(Spatial object tracking data)
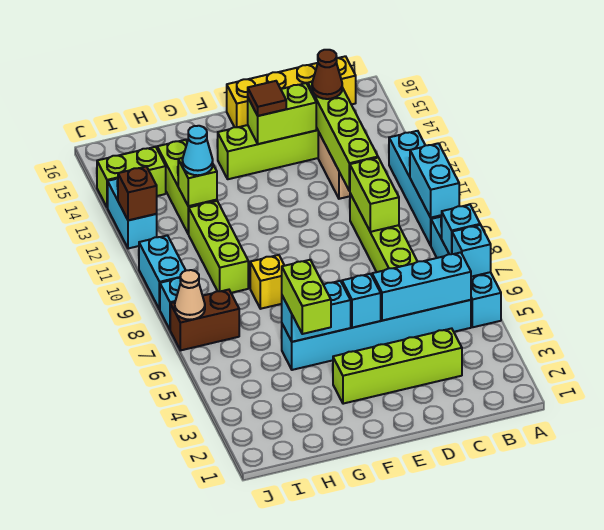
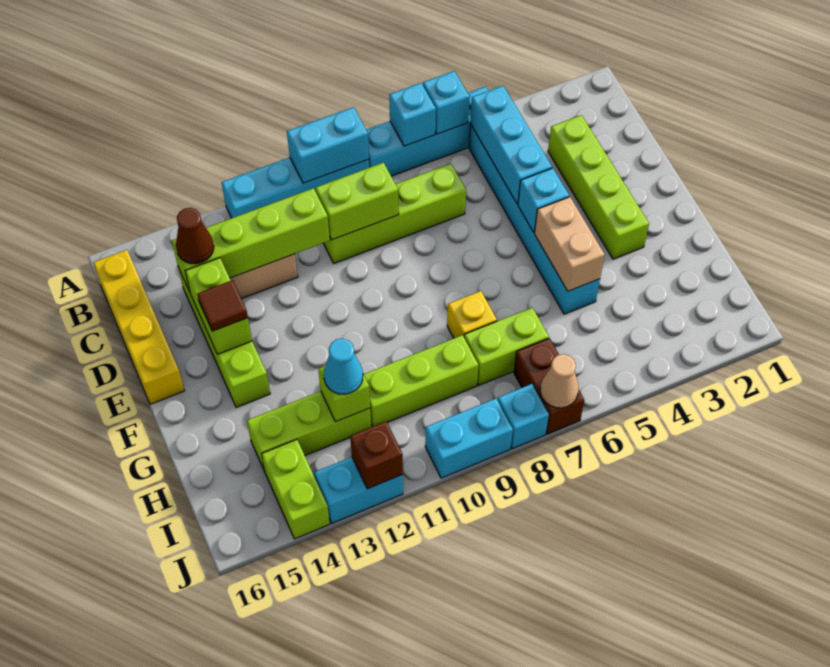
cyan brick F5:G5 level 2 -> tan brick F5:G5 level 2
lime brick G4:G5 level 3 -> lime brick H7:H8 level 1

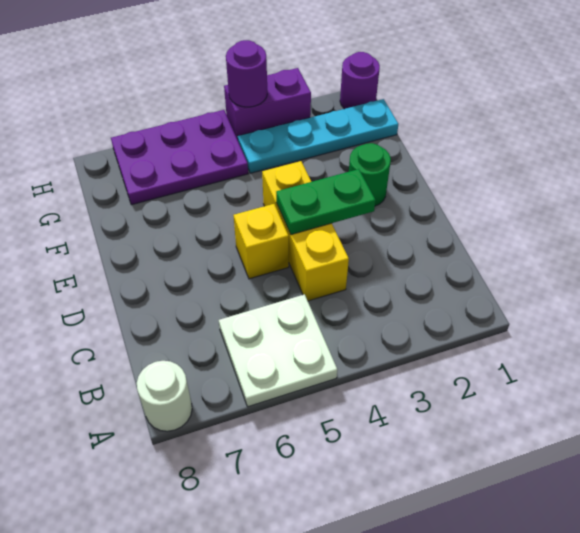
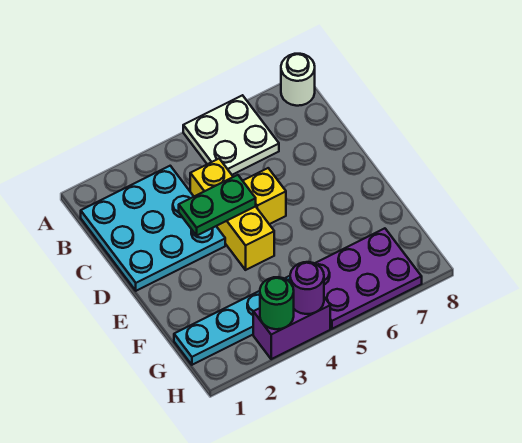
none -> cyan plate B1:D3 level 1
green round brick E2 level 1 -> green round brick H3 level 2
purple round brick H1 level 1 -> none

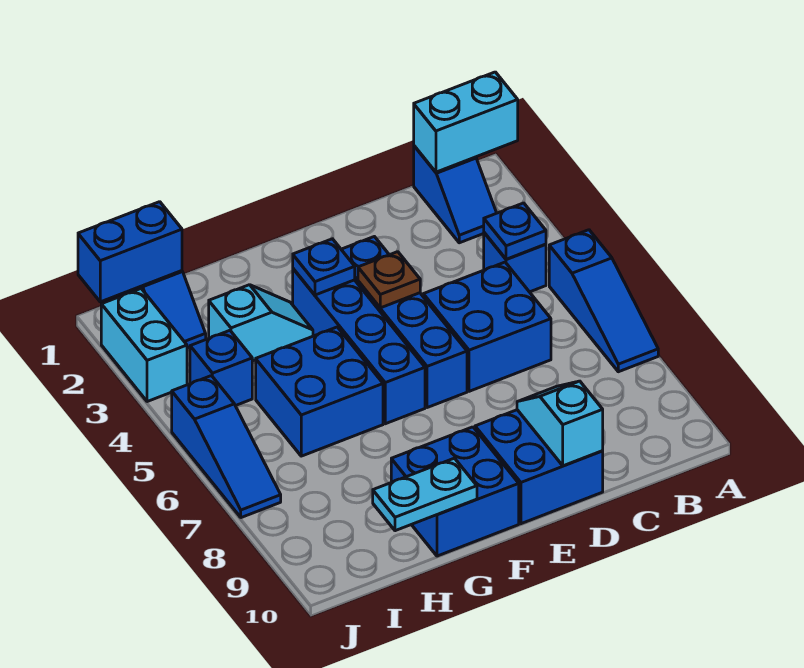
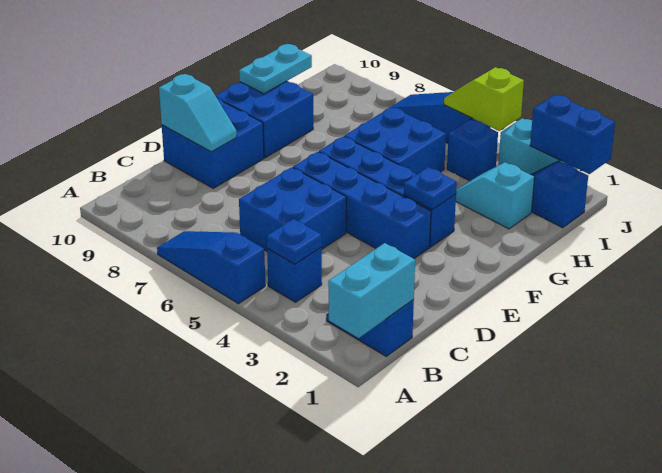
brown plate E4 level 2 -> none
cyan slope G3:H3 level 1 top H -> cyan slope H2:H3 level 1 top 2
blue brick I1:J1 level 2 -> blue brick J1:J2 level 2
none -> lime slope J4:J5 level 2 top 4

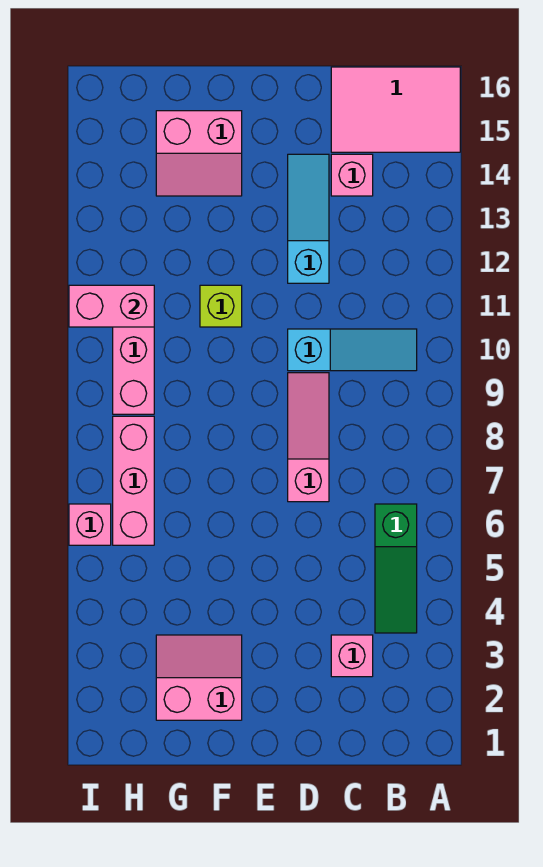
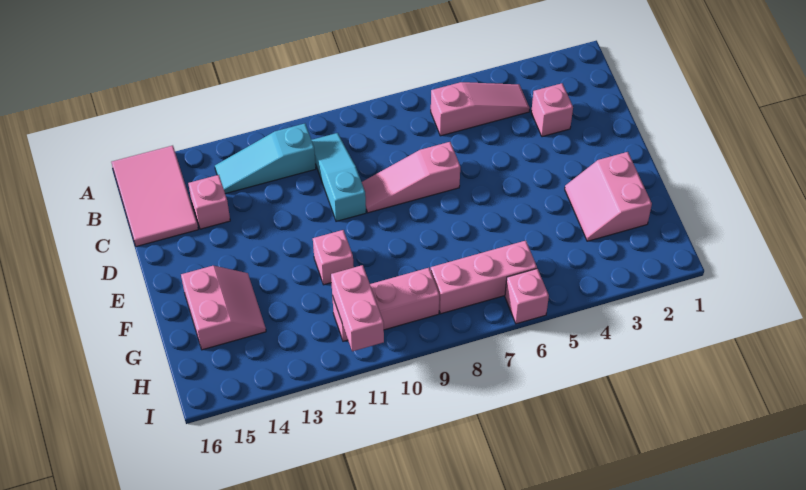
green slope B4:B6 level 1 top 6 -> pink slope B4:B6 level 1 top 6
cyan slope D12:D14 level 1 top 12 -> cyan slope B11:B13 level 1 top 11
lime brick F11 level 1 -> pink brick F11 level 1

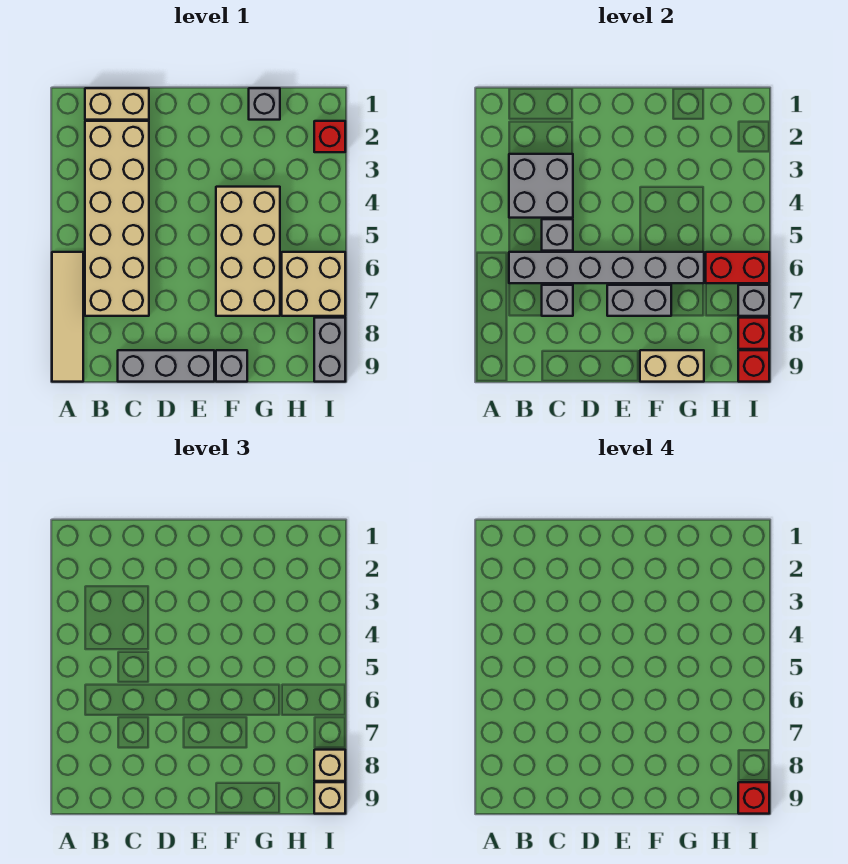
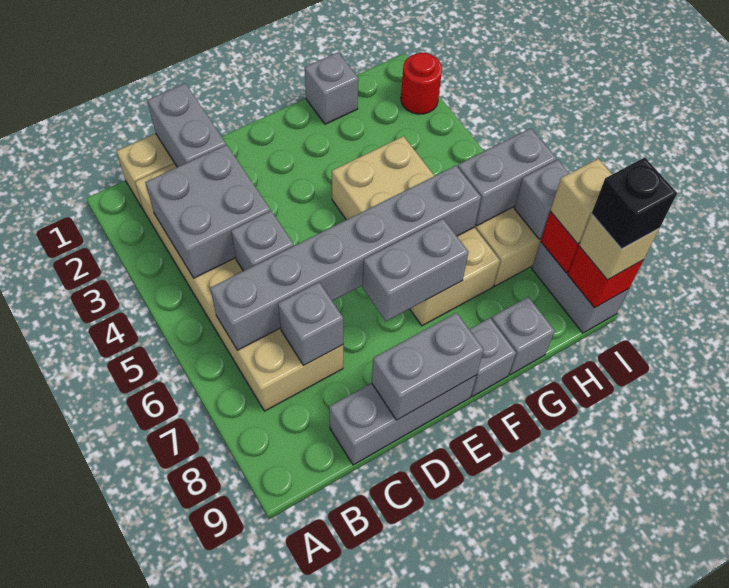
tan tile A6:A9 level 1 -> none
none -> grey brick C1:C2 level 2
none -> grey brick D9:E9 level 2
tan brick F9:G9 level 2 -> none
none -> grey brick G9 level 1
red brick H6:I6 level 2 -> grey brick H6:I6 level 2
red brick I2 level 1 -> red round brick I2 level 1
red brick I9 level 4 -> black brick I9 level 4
==
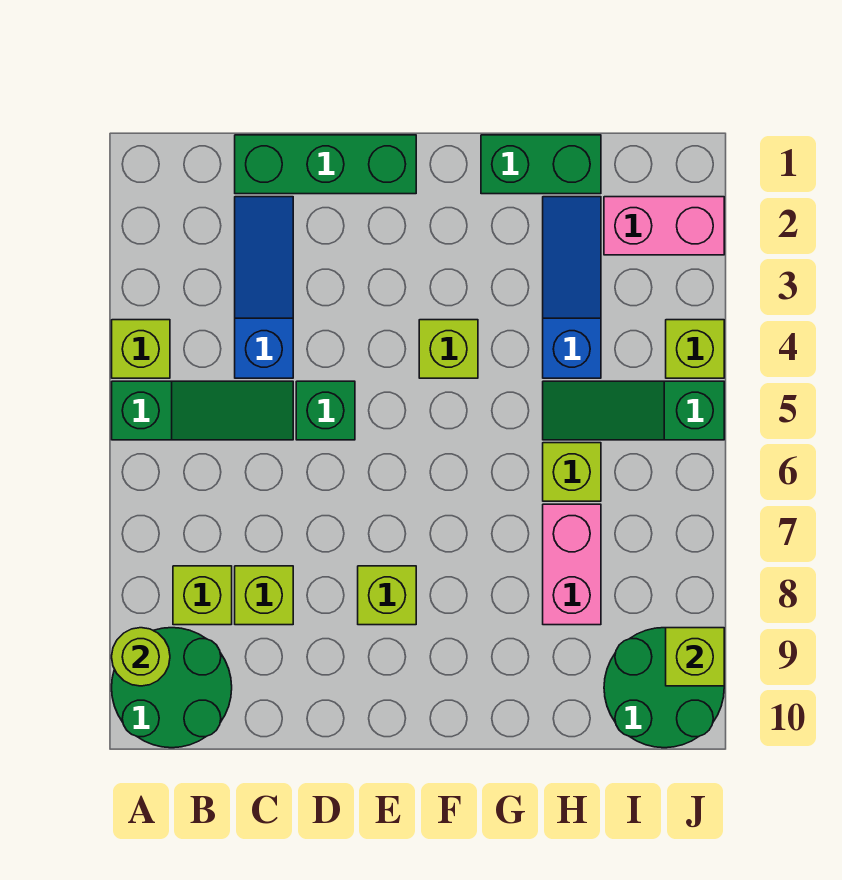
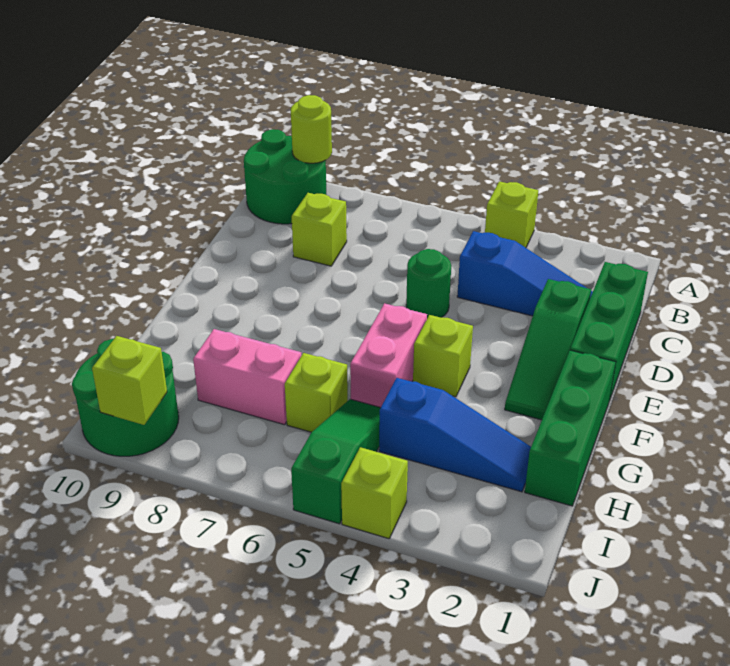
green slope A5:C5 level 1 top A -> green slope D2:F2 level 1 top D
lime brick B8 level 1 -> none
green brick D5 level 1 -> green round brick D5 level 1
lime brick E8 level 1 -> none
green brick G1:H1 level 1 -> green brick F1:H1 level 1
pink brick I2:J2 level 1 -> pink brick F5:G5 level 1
* * *
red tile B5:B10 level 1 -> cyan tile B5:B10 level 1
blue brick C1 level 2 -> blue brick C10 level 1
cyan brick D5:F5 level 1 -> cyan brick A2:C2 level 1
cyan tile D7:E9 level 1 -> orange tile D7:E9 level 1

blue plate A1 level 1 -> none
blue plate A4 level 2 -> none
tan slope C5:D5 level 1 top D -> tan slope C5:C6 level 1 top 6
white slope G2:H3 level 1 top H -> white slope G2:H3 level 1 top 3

■ What you need to do
Write out exactly the run of lines above that starts at the line containing "cyan brick F5:G5" and ends at the line containing "red brick I2". Include both, and leave the pictures out.

■ Problem solution
cyan brick F5:G5 level 2 -> tan brick F5:G5 level 2
lime brick G4:G5 level 3 -> lime brick H7:H8 level 1

none -> cyan plate B1:D3 level 1
green round brick E2 level 1 -> green round brick H3 level 2
purple round brick H1 level 1 -> none

brown plate E4 level 2 -> none
cyan slope G3:H3 level 1 top H -> cyan slope H2:H3 level 1 top 2
blue brick I1:J1 level 2 -> blue brick J1:J2 level 2
none -> lime slope J4:J5 level 2 top 4

green slope B4:B6 level 1 top 6 -> pink slope B4:B6 level 1 top 6
cyan slope D12:D14 level 1 top 12 -> cyan slope B11:B13 level 1 top 11
lime brick F11 level 1 -> pink brick F11 level 1

tan tile A6:A9 level 1 -> none
none -> grey brick C1:C2 level 2
none -> grey brick D9:E9 level 2
tan brick F9:G9 level 2 -> none
none -> grey brick G9 level 1
red brick H6:I6 level 2 -> grey brick H6:I6 level 2
red brick I2 level 1 -> red round brick I2 level 1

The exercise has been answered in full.